---- THE DATA

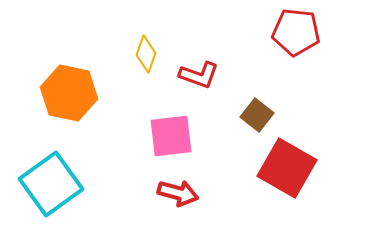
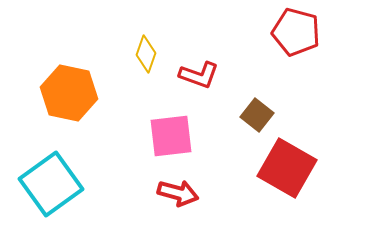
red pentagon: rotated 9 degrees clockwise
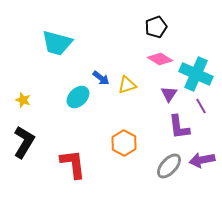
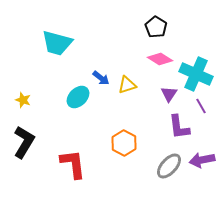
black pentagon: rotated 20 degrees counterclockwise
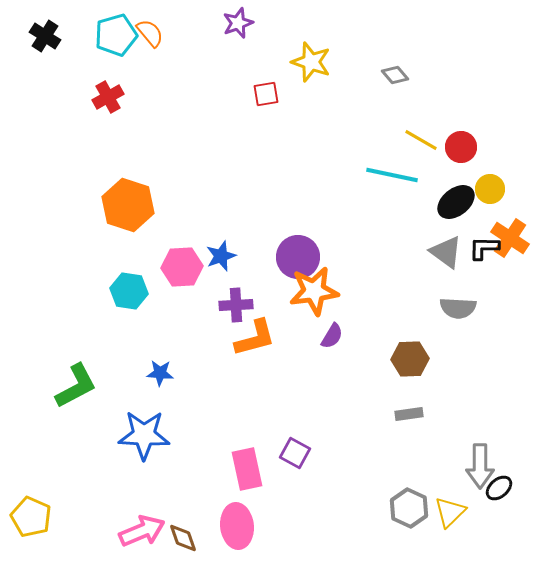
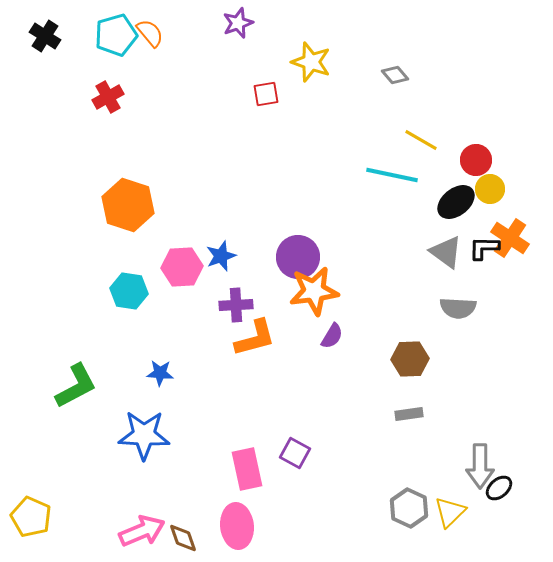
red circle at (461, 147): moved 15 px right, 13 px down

--------
---- THE DATA

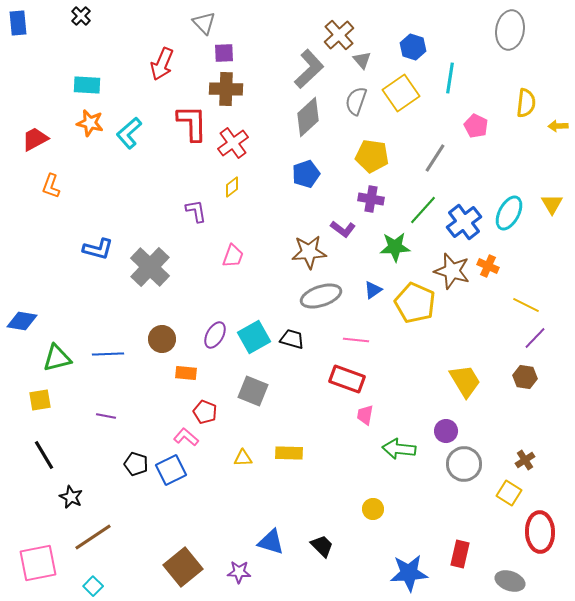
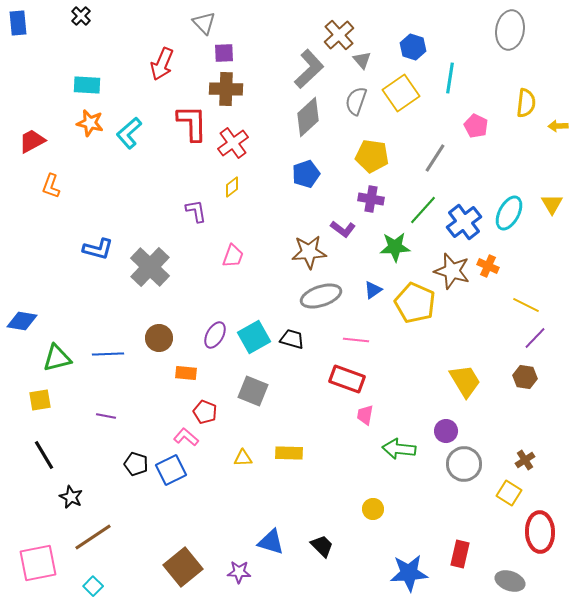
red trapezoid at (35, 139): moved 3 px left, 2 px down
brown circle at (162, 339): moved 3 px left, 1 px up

--------
---- THE DATA

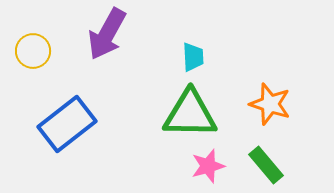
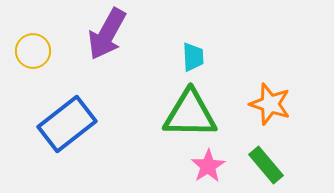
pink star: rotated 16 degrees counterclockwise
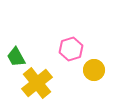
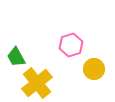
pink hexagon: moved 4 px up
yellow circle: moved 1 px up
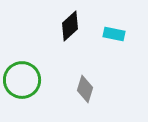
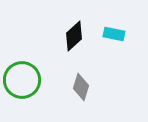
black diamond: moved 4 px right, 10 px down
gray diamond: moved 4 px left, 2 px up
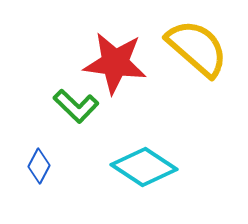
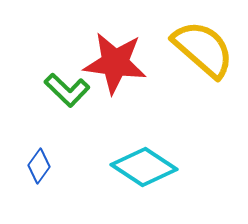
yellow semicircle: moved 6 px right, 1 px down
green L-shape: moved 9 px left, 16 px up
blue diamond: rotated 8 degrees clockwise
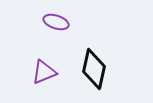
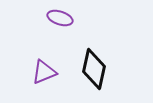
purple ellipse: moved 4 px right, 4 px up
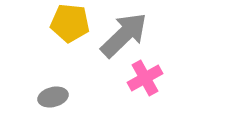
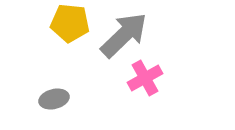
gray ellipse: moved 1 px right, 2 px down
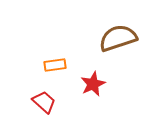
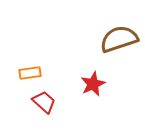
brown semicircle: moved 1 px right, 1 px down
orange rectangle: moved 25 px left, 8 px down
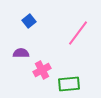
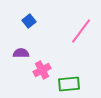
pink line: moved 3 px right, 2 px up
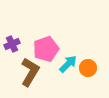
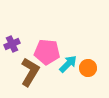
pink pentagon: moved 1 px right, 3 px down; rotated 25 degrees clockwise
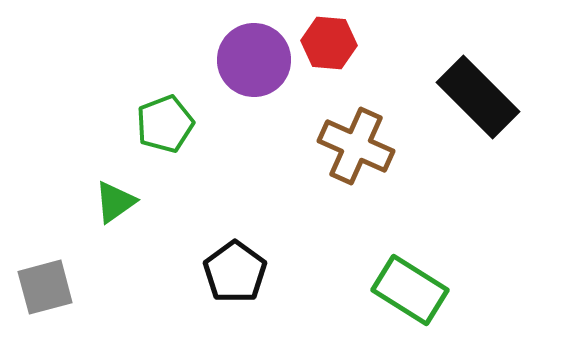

--------

=== WHAT IS REQUIRED ===
In the listing above, find the line containing "red pentagon: rotated 9 degrees clockwise" and the line containing "red circle at", then output those two lines and everything between them exactly as written, without the images.

=== FINAL ANSWER ===
red pentagon: rotated 9 degrees clockwise
black pentagon: rotated 20 degrees counterclockwise
red circle at (461, 147): moved 15 px right, 13 px down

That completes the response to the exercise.